+++ TASK INPUT +++

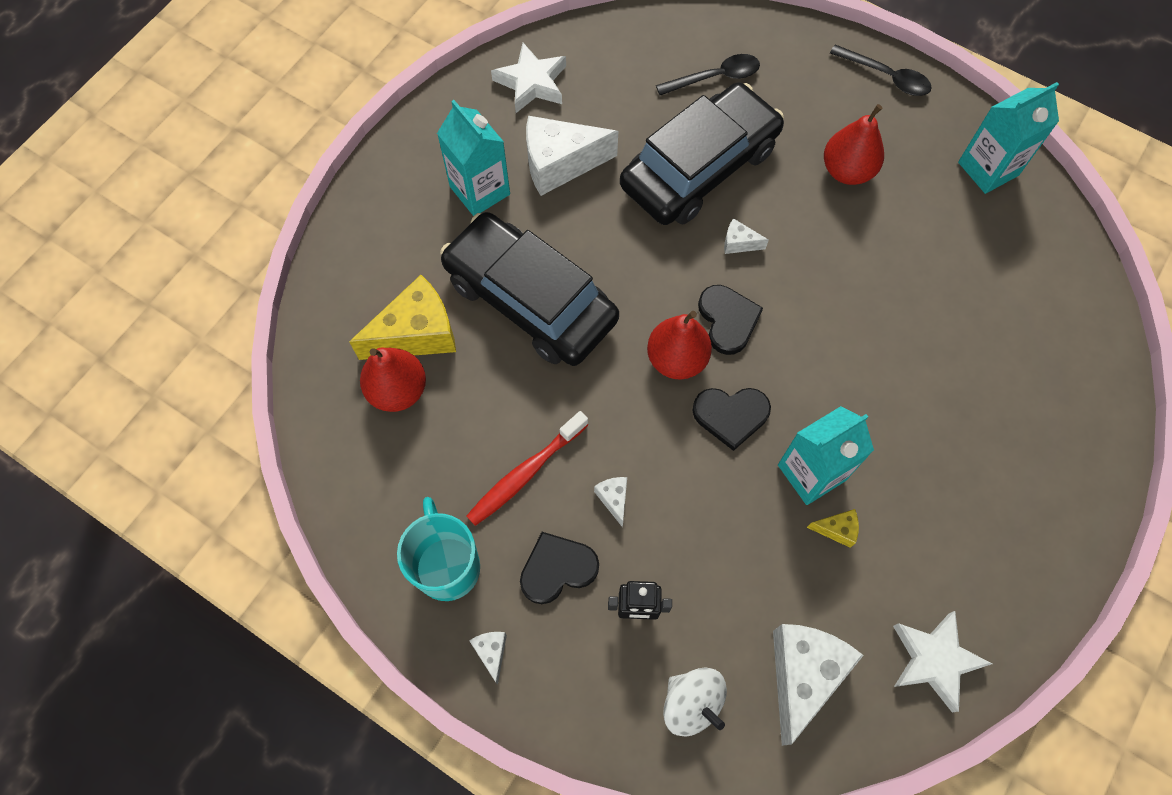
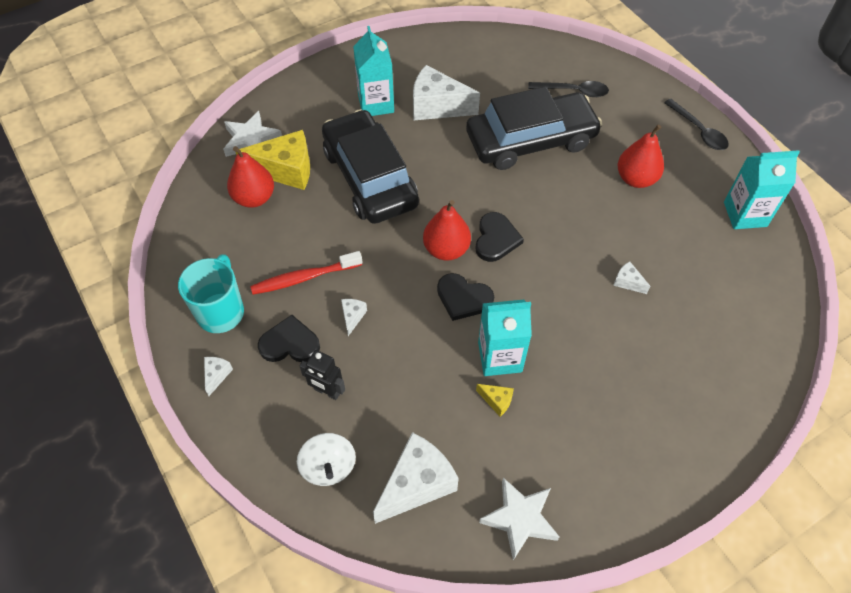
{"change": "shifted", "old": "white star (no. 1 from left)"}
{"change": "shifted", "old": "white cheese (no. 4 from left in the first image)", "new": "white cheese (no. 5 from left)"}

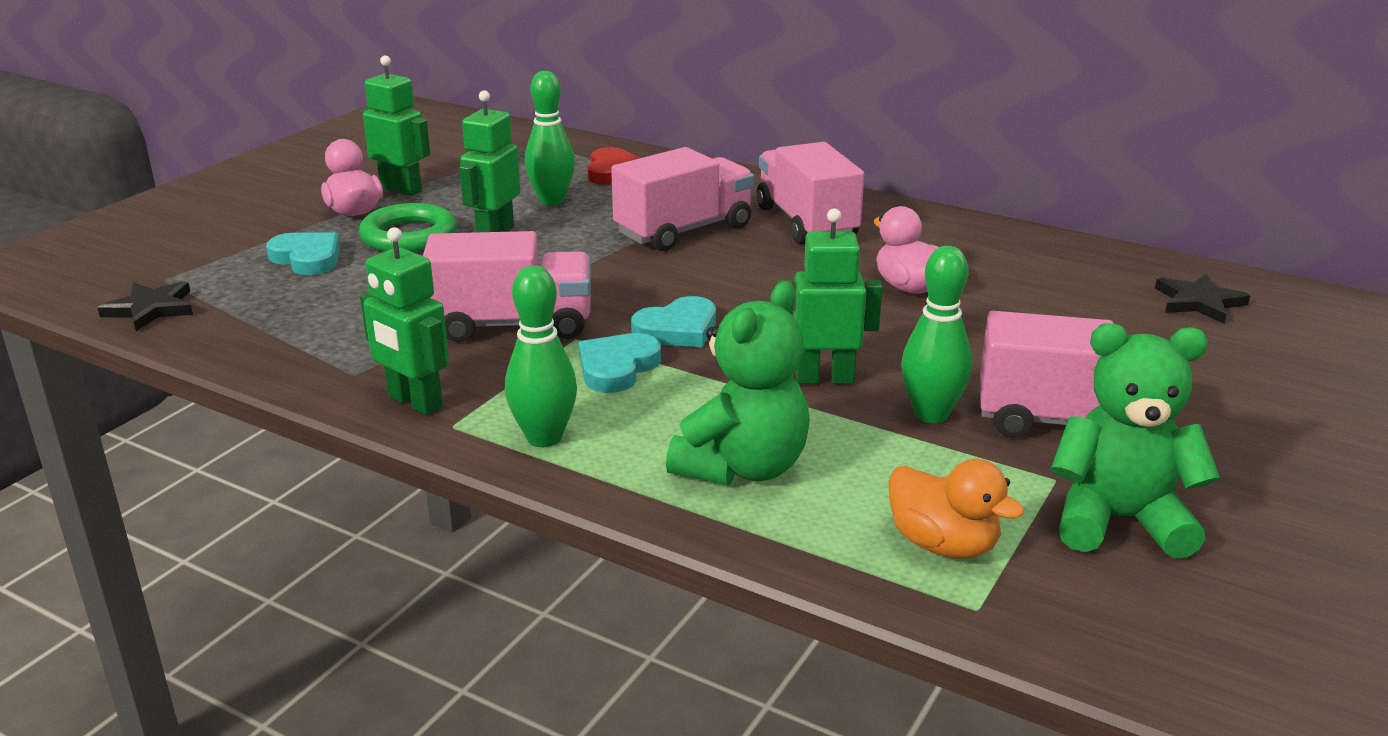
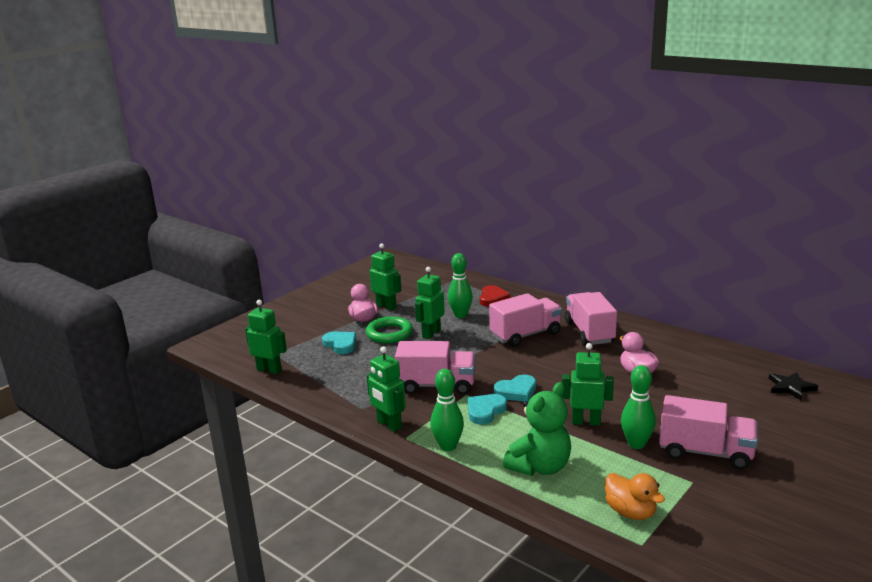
{"change": "swapped", "old": "black star (no. 1 from left)", "new": "green robot (no. 1 from left)"}
{"change": "gone", "old": "green teddy bear (no. 2 from left)"}

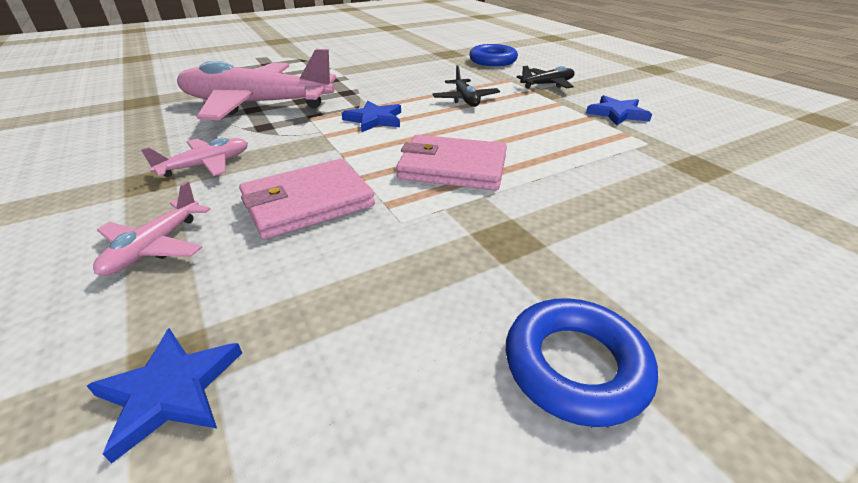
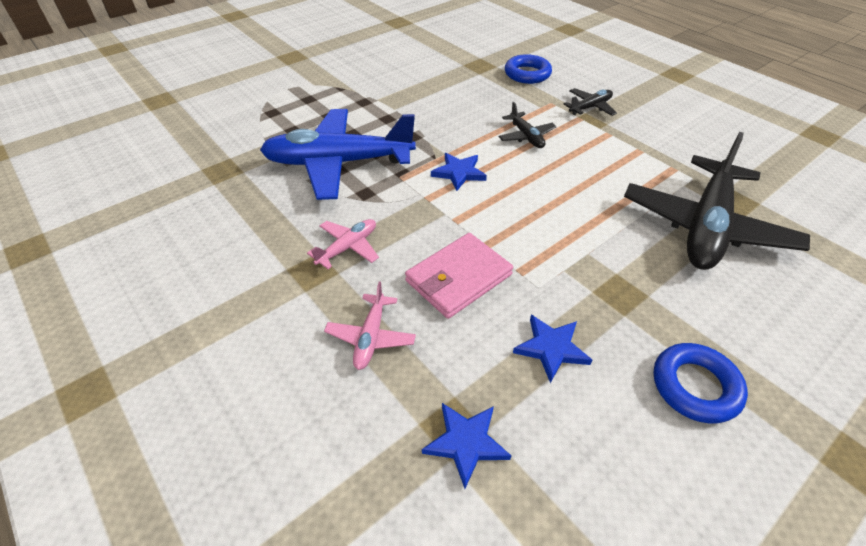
{"change": "repainted", "old": "pink plane (no. 3 from left)", "new": "blue plane"}
{"change": "gone", "old": "pink wallet (no. 2 from left)"}
{"change": "shifted", "old": "blue star (no. 3 from left)"}
{"change": "new", "new": "black plane (no. 3 from left)"}

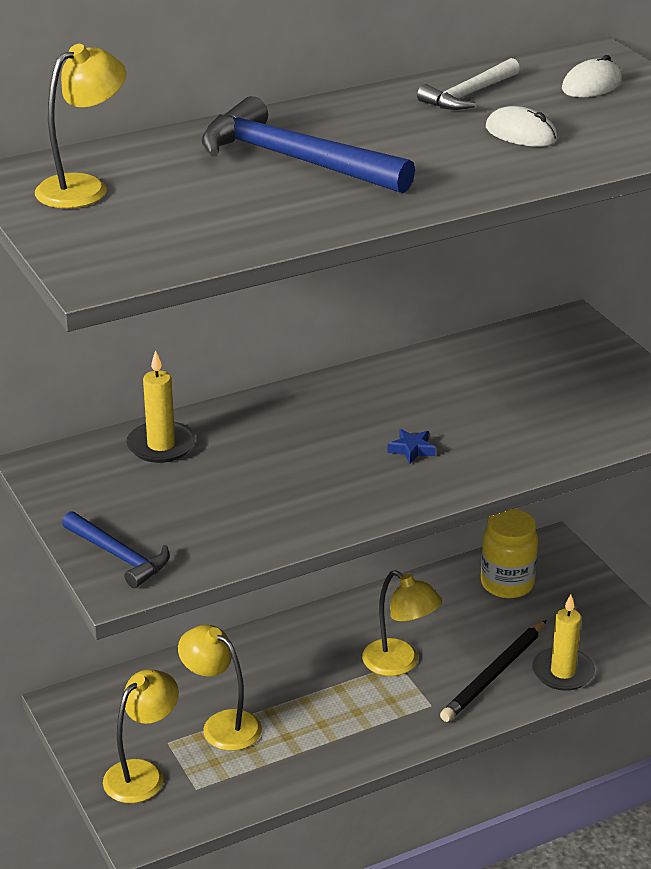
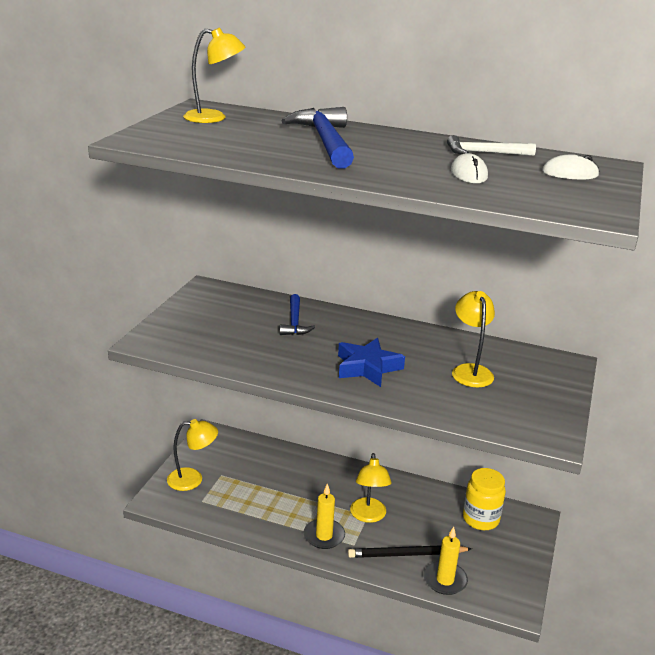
{"change": "shifted", "old": "blue hammer (no. 1 from left)"}
{"change": "shifted", "old": "yellow candle (no. 1 from left)"}
{"change": "shifted", "old": "yellow lamp (no. 3 from left in the first image)", "new": "yellow lamp (no. 4 from left)"}
{"change": "scaled", "old": "blue star", "factor": 2.15}

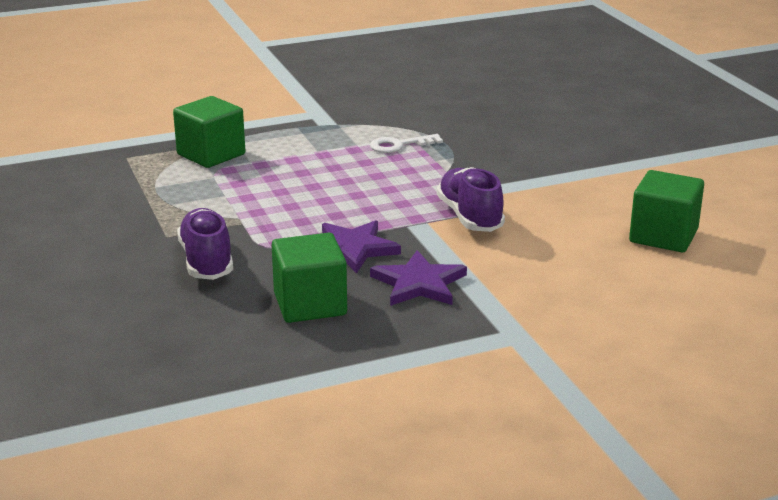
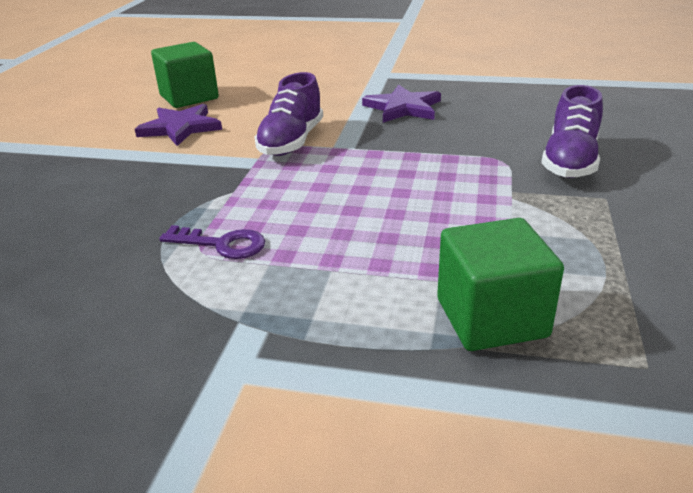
{"change": "gone", "old": "green cube (no. 2 from left)"}
{"change": "shifted", "old": "purple star (no. 1 from left)"}
{"change": "repainted", "old": "white key", "new": "purple key"}

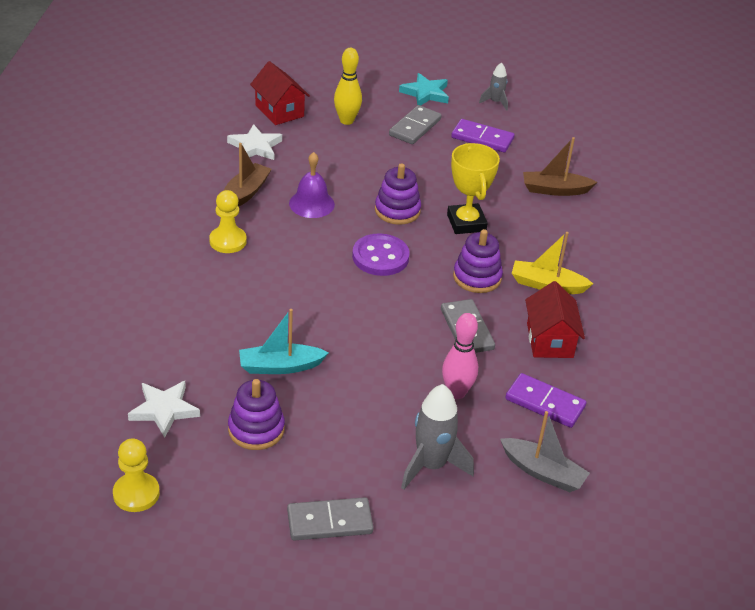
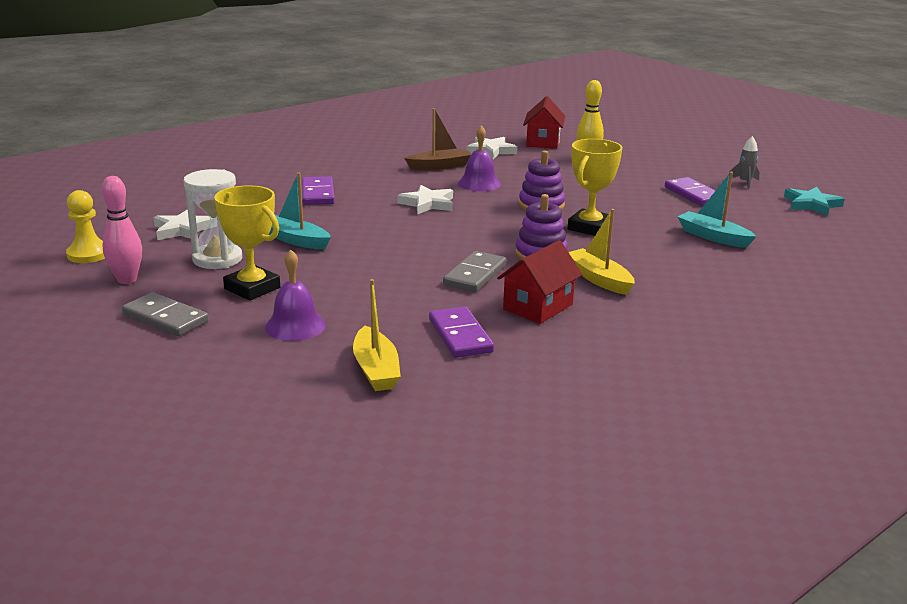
{"change": "gone", "old": "yellow pawn (no. 2 from left)"}
{"change": "swapped", "old": "purple stacking toy (no. 1 from left)", "new": "white hourglass"}
{"change": "gone", "old": "purple button"}
{"change": "gone", "old": "grey domino (no. 2 from left)"}
{"change": "shifted", "old": "turquoise star"}
{"change": "swapped", "old": "grey rocket (no. 1 from left)", "new": "purple bell (no. 1 from left)"}
{"change": "shifted", "old": "pink bowling pin"}
{"change": "repainted", "old": "grey boat", "new": "yellow boat (no. 1 from left)"}
{"change": "repainted", "old": "brown boat (no. 2 from left)", "new": "turquoise boat (no. 2 from left)"}
{"change": "new", "new": "yellow trophy (no. 1 from left)"}
{"change": "new", "new": "purple domino (no. 1 from left)"}
{"change": "new", "new": "white star (no. 2 from left)"}

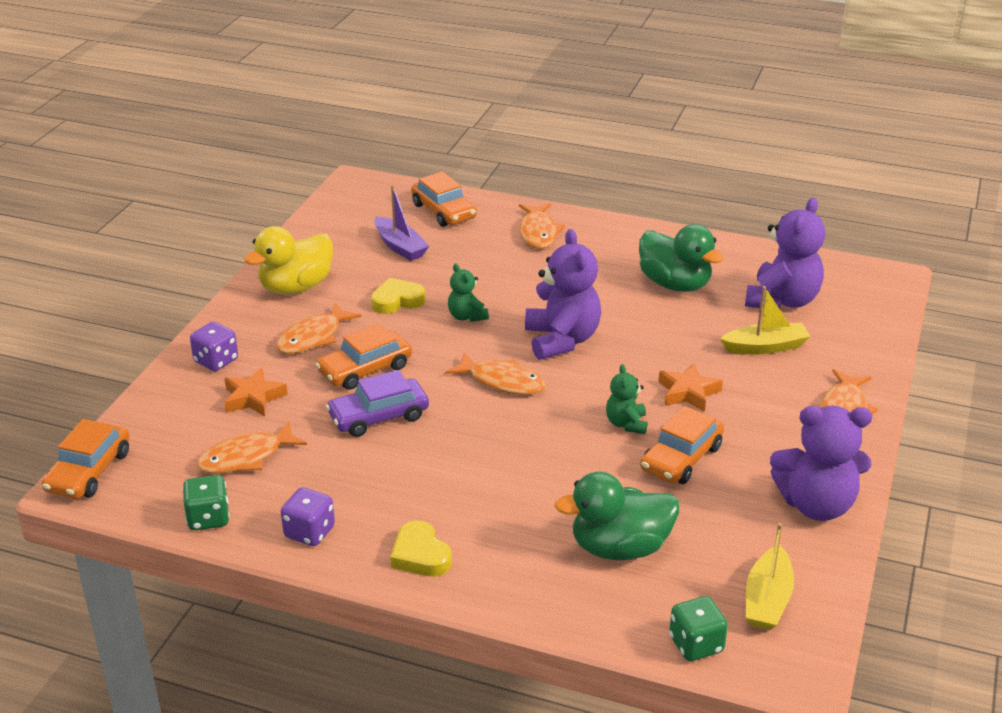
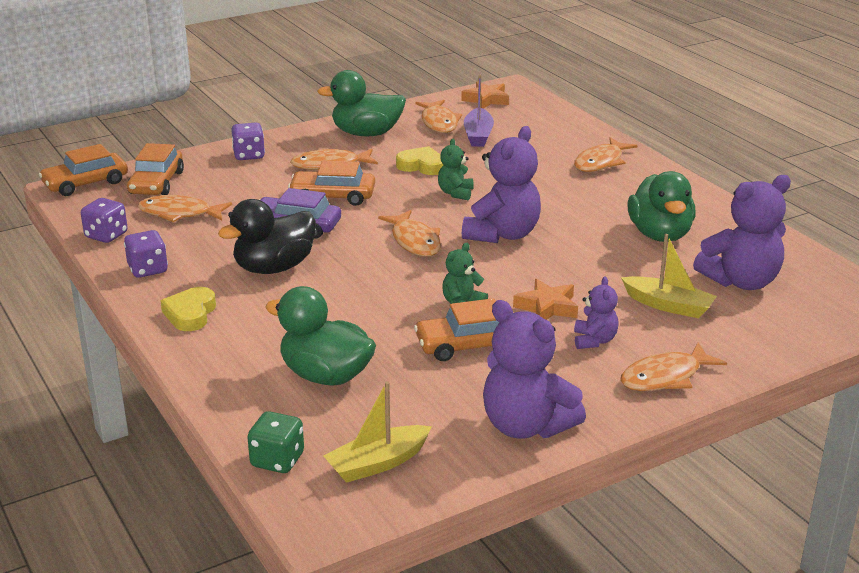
{"change": "repainted", "old": "green dice (no. 1 from left)", "new": "purple dice (no. 1 from left)"}
{"change": "shifted", "old": "orange star (no. 1 from left)"}
{"change": "repainted", "old": "yellow duck", "new": "green duck (no. 2 from left)"}
{"change": "shifted", "old": "orange car (no. 3 from left in the first image)", "new": "orange car (no. 2 from left)"}
{"change": "new", "new": "black duck"}
{"change": "new", "new": "orange fish (no. 4 from left)"}
{"change": "new", "new": "purple teddy bear (no. 3 from left)"}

+++

INSTRUCTIONS FOR THE TASK:
The expected response is every entry above, repeated exactly, pictures removed.

WORKED SOLUTION:
{"change": "shifted", "old": "white star (no. 1 from left)"}
{"change": "shifted", "old": "white cheese (no. 4 from left in the first image)", "new": "white cheese (no. 5 from left)"}

{"change": "swapped", "old": "black star (no. 1 from left)", "new": "green robot (no. 1 from left)"}
{"change": "gone", "old": "green teddy bear (no. 2 from left)"}

{"change": "repainted", "old": "pink plane (no. 3 from left)", "new": "blue plane"}
{"change": "gone", "old": "pink wallet (no. 2 from left)"}
{"change": "shifted", "old": "blue star (no. 3 from left)"}
{"change": "new", "new": "black plane (no. 3 from left)"}

{"change": "shifted", "old": "blue hammer (no. 1 from left)"}
{"change": "shifted", "old": "yellow candle (no. 1 from left)"}
{"change": "shifted", "old": "yellow lamp (no. 3 from left in the first image)", "new": "yellow lamp (no. 4 from left)"}
{"change": "scaled", "old": "blue star", "factor": 2.15}

{"change": "gone", "old": "green cube (no. 2 from left)"}
{"change": "shifted", "old": "purple star (no. 1 from left)"}
{"change": "repainted", "old": "white key", "new": "purple key"}

{"change": "gone", "old": "yellow pawn (no. 2 from left)"}
{"change": "swapped", "old": "purple stacking toy (no. 1 from left)", "new": "white hourglass"}
{"change": "gone", "old": "purple button"}
{"change": "gone", "old": "grey domino (no. 2 from left)"}
{"change": "shifted", "old": "turquoise star"}
{"change": "swapped", "old": "grey rocket (no. 1 from left)", "new": "purple bell (no. 1 from left)"}
{"change": "shifted", "old": "pink bowling pin"}
{"change": "repainted", "old": "grey boat", "new": "yellow boat (no. 1 from left)"}
{"change": "repainted", "old": "brown boat (no. 2 from left)", "new": "turquoise boat (no. 2 from left)"}
{"change": "new", "new": "yellow trophy (no. 1 from left)"}
{"change": "new", "new": "purple domino (no. 1 from left)"}
{"change": "new", "new": "white star (no. 2 from left)"}

{"change": "repainted", "old": "green dice (no. 1 from left)", "new": "purple dice (no. 1 from left)"}
{"change": "shifted", "old": "orange star (no. 1 from left)"}
{"change": "repainted", "old": "yellow duck", "new": "green duck (no. 2 from left)"}
{"change": "shifted", "old": "orange car (no. 3 from left in the first image)", "new": "orange car (no. 2 from left)"}
{"change": "new", "new": "black duck"}
{"change": "new", "new": "orange fish (no. 4 from left)"}
{"change": "new", "new": "purple teddy bear (no. 3 from left)"}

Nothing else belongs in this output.